Beginning with the line where "(731, 225) = (177, 324): none" occurs, set down each line of the records through the final one, exactly and without additions.

*Exercise materials*.
::::

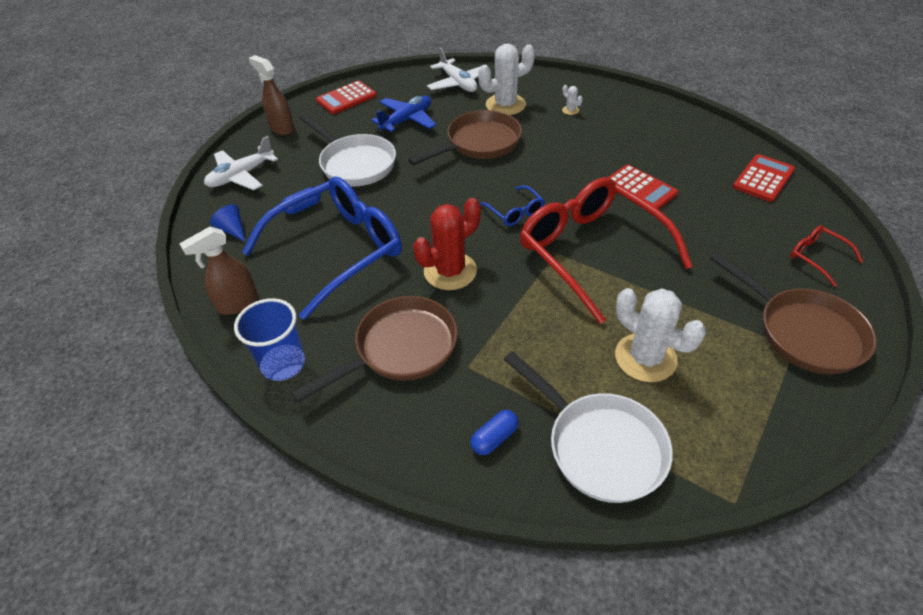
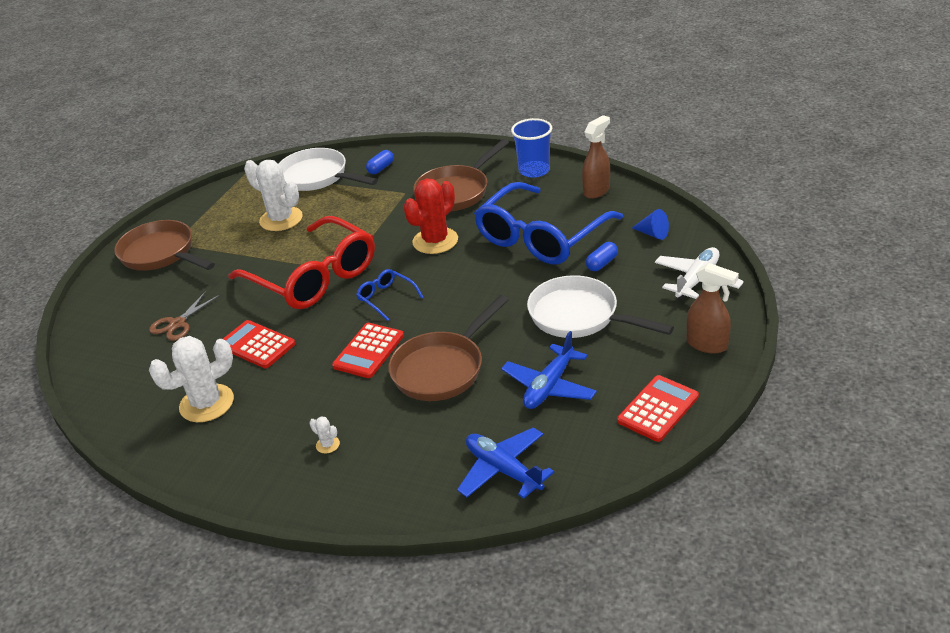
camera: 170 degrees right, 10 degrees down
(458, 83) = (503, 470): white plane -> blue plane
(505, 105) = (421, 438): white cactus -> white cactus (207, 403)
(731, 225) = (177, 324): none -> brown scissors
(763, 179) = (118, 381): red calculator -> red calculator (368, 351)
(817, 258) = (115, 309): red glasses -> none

::::

*Response to the task*.
(731, 225) = (177, 324): none -> brown scissors
(763, 179) = (118, 381): red calculator -> red calculator (368, 351)
(817, 258) = (115, 309): red glasses -> none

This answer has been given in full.